Locate every line below that contains the word "round" and copy it.

___ SUPPLIED INFORMATION

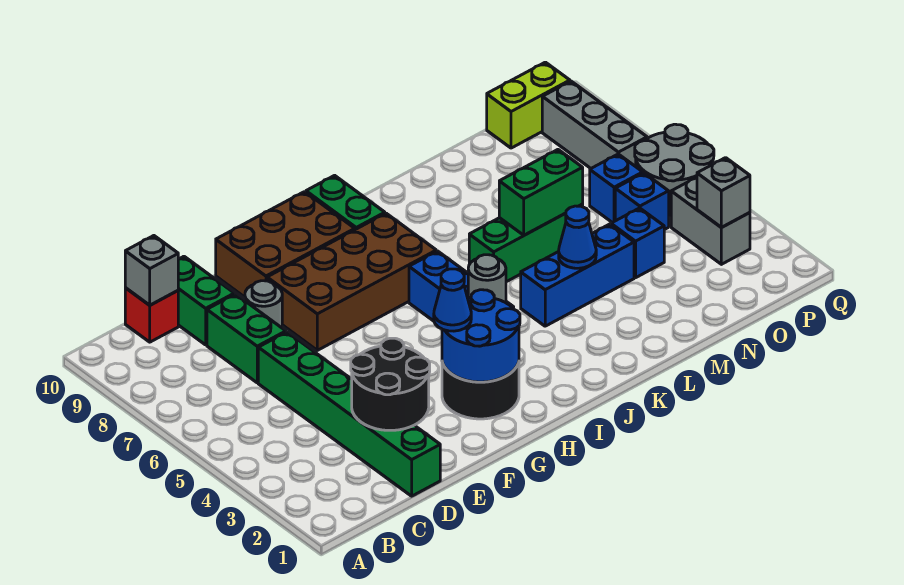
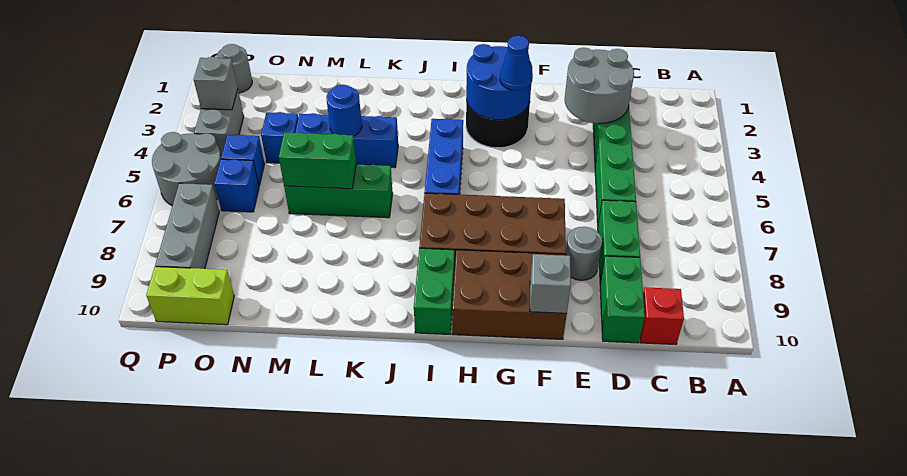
grey brick C10 level 2 -> grey brick F10 level 2
black round brick D2:E3 level 2 -> grey round brick D2:E3 level 2
grey round brick I4 level 2 -> grey round brick P1 level 1
blue cone L4 level 2 -> blue round brick L4 level 2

______

◆ TASK SOLUTION ◆
black round brick D2:E3 level 2 -> grey round brick D2:E3 level 2
grey round brick I4 level 2 -> grey round brick P1 level 1
blue cone L4 level 2 -> blue round brick L4 level 2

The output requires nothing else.